Exercise prompt:
Give only the number of lines in the listing below where the string "none" occurs.

Given records:
-- Opening Marker --
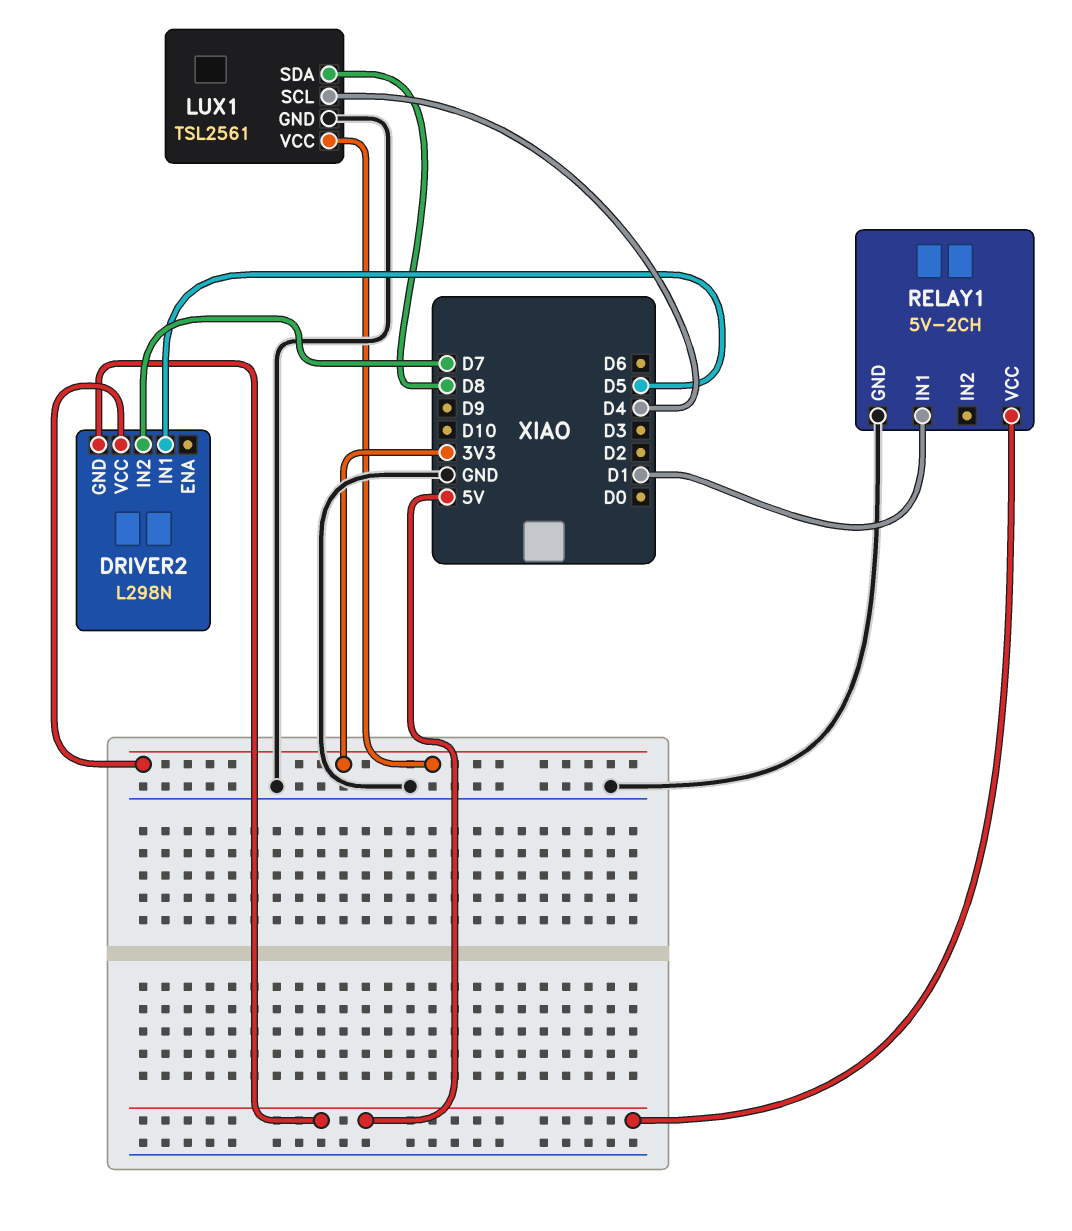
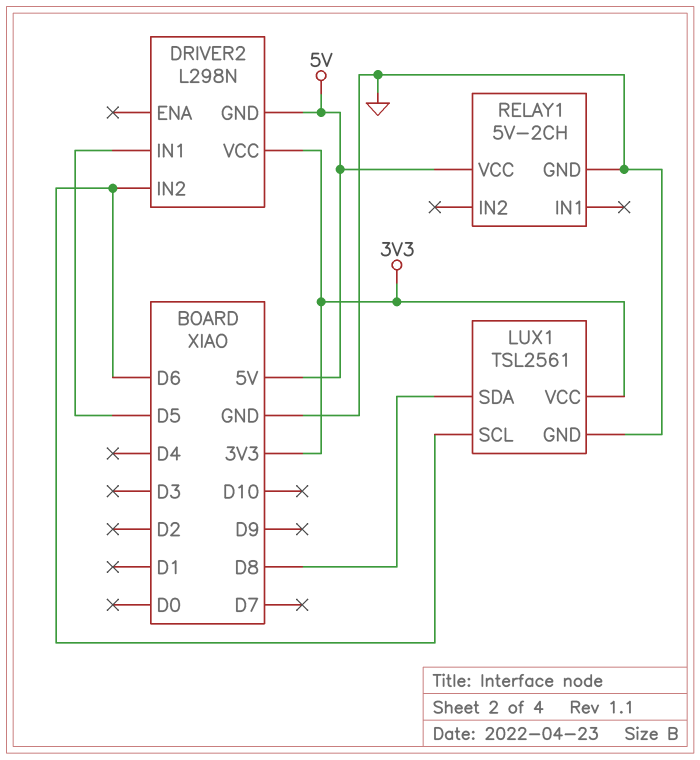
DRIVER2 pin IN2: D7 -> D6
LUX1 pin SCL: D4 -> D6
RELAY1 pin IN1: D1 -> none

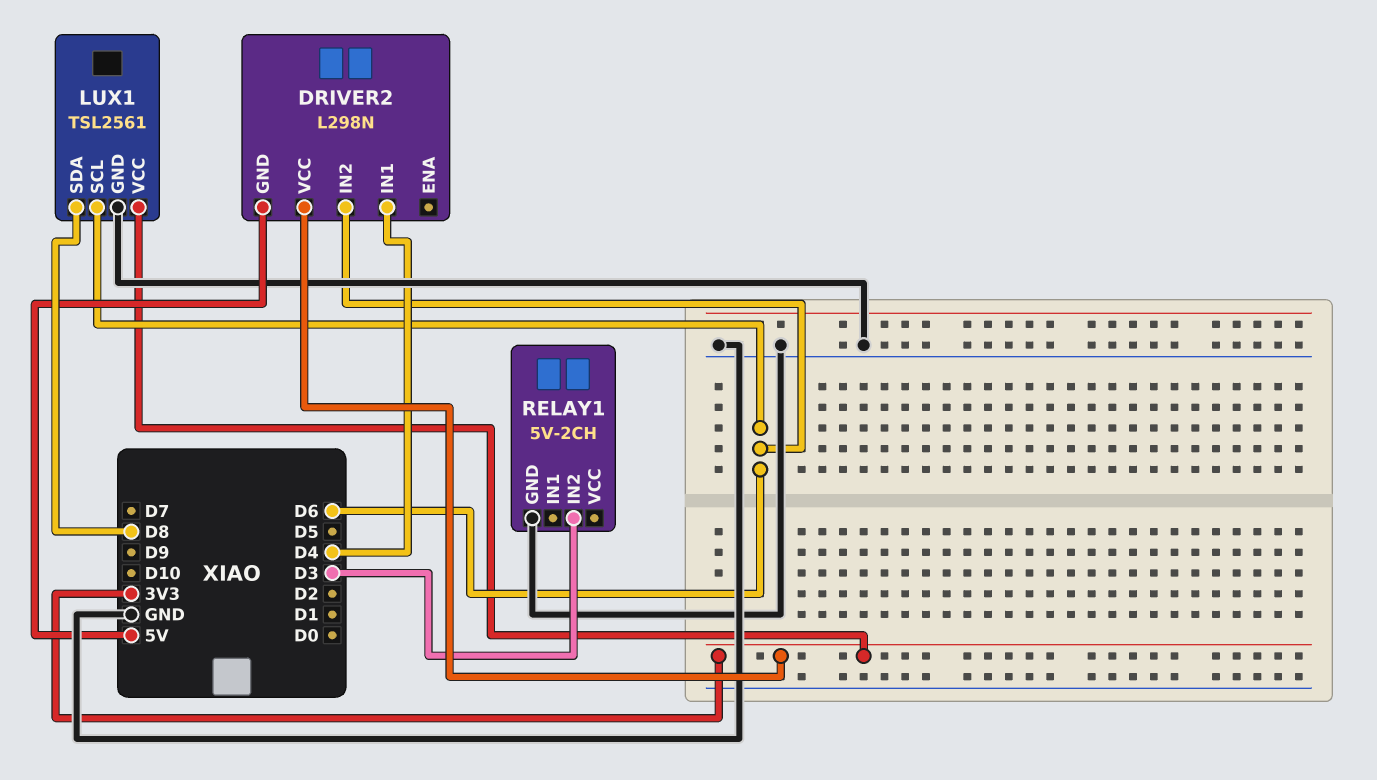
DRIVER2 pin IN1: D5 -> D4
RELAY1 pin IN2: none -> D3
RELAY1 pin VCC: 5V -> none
-- Closing Marker --
-- Opening Marker --
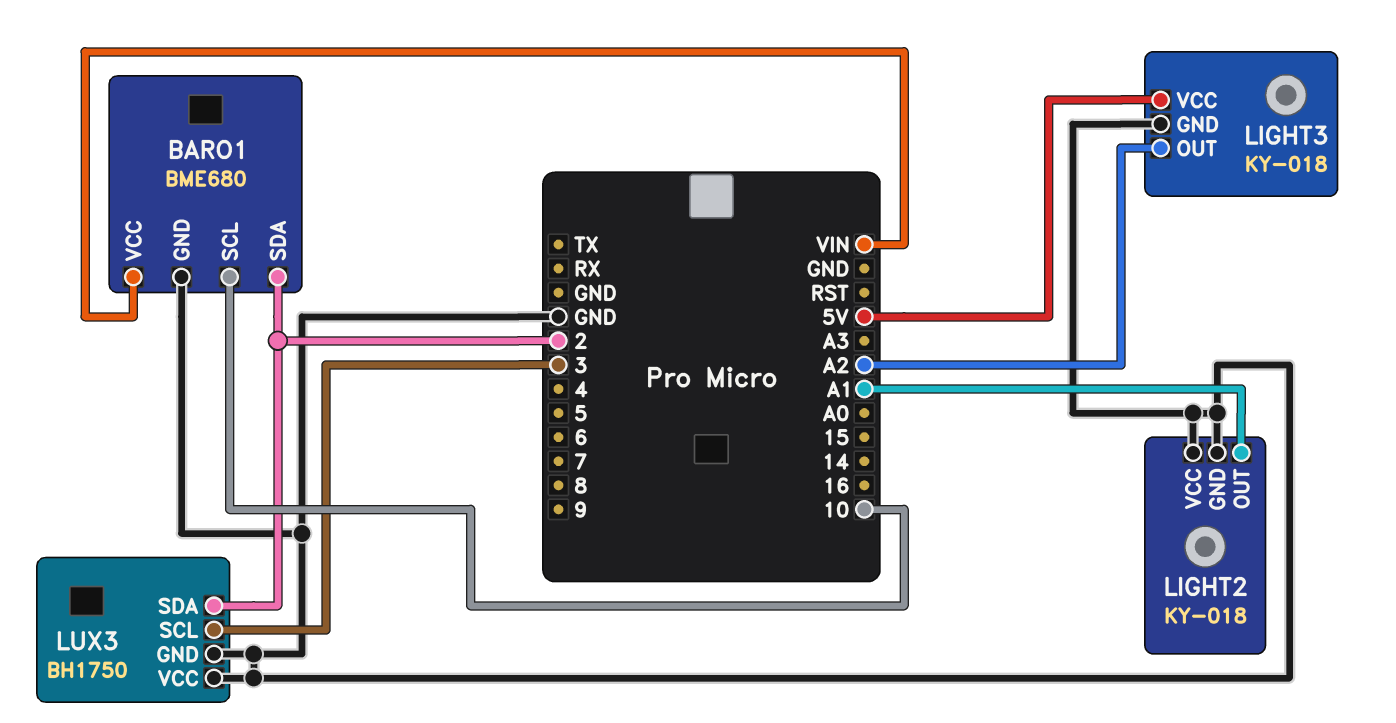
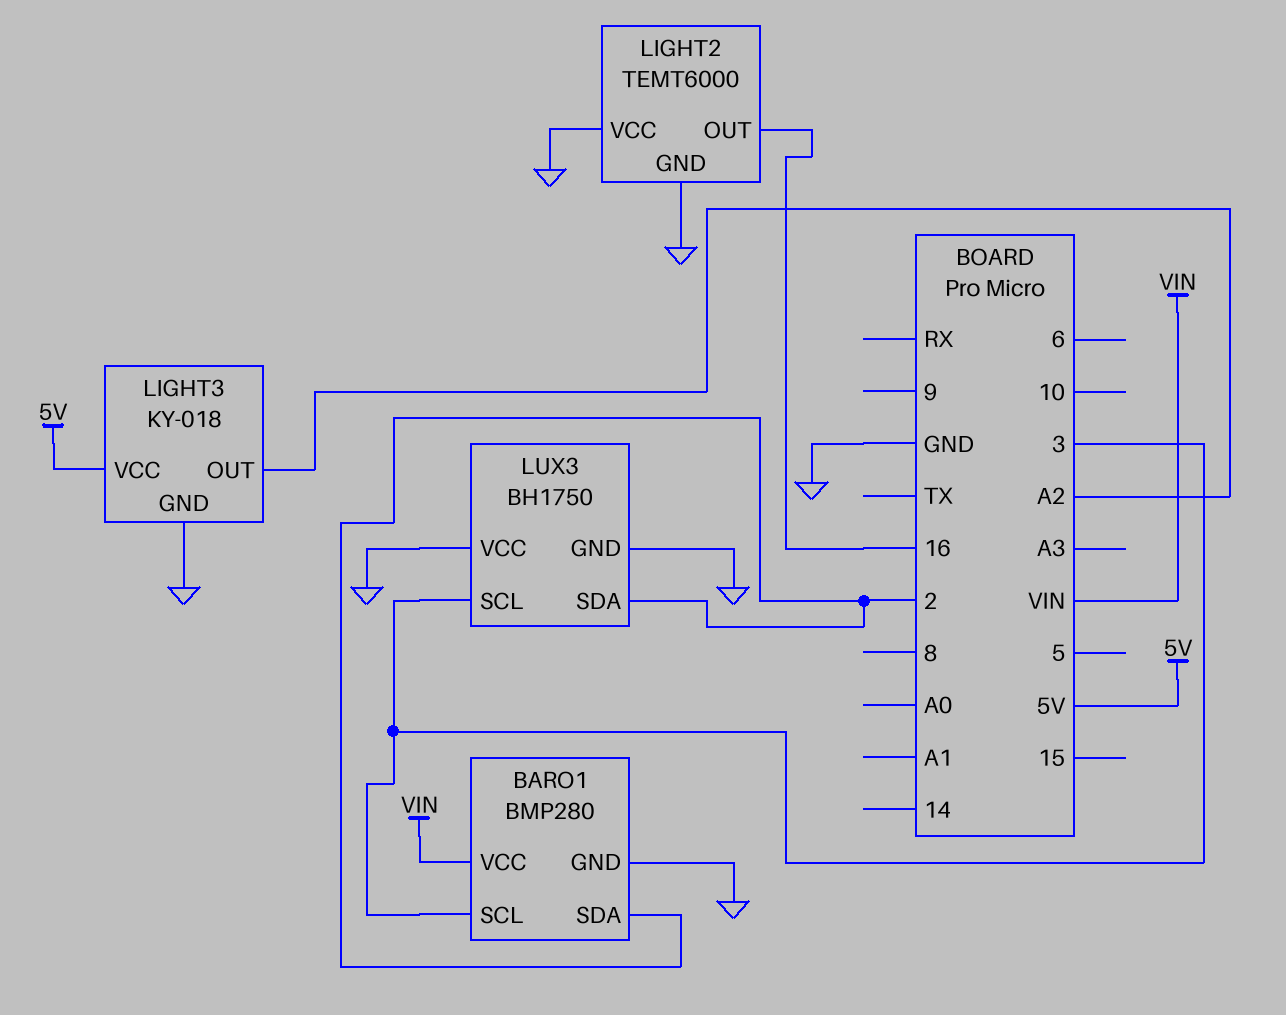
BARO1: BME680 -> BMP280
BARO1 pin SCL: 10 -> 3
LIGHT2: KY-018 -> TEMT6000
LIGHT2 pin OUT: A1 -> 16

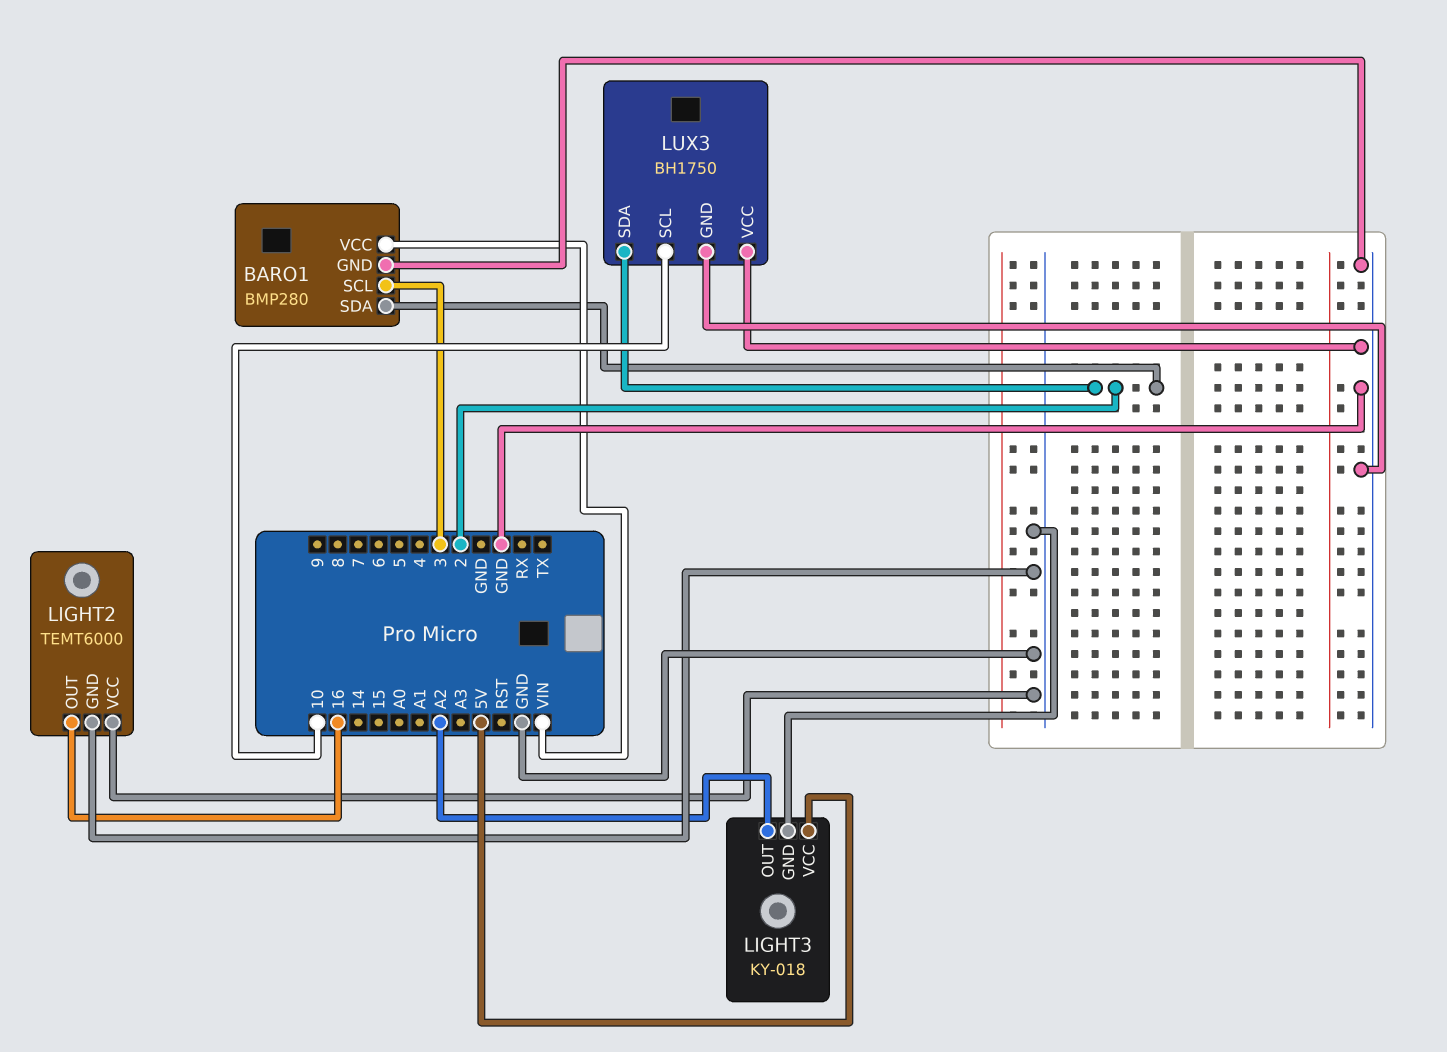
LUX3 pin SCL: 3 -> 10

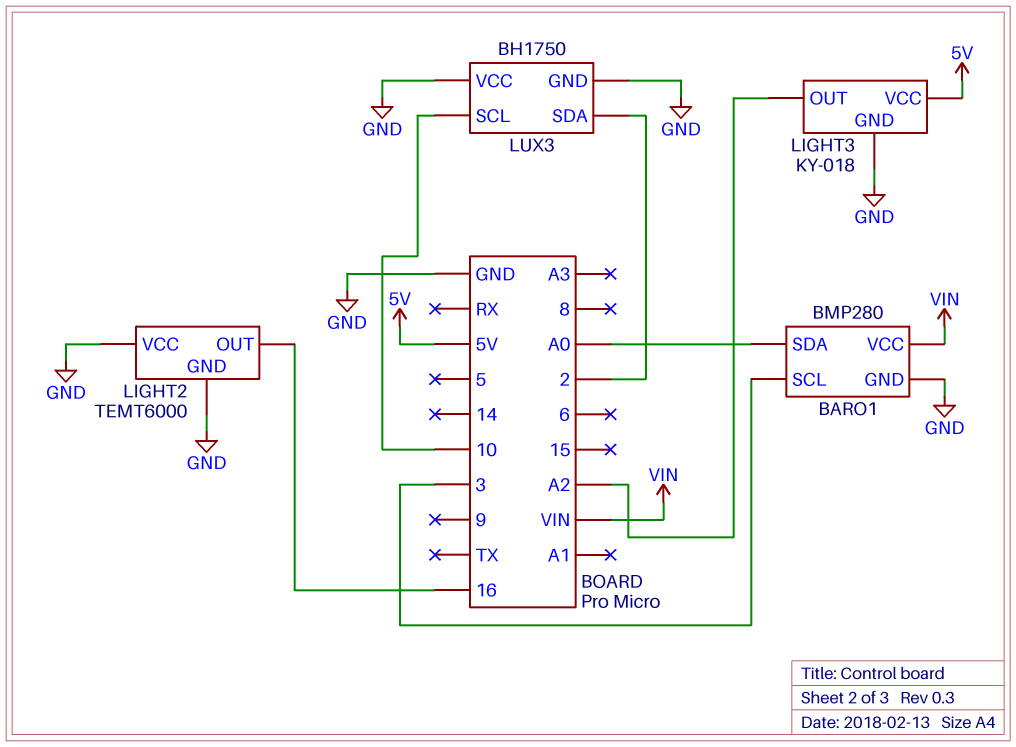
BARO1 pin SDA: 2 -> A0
-- Closing Marker --
Solution to this problem:
3